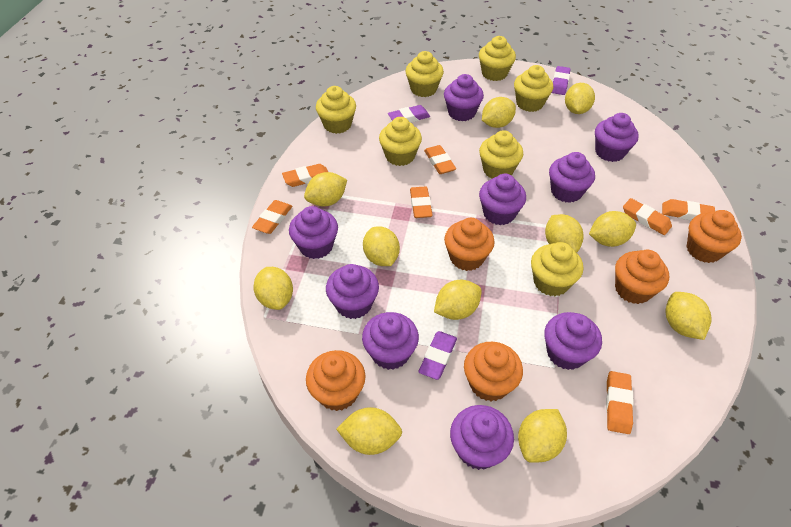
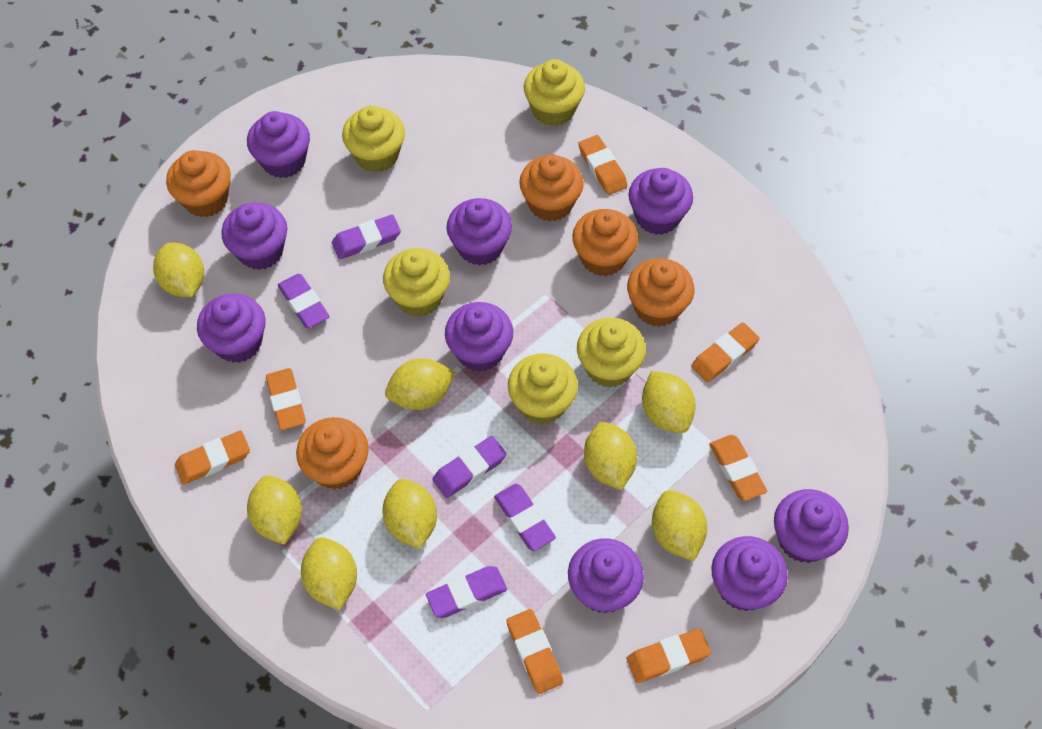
purple eraser: 3 -> 5
yellow cupcake: 7 -> 5
yellow lemon: 11 -> 8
○ ○ ○
What to do => Apart from the images, every line above needs to be printed again exactly.

Finished exercise =>
purple eraser: 3 -> 5
yellow cupcake: 7 -> 5
yellow lemon: 11 -> 8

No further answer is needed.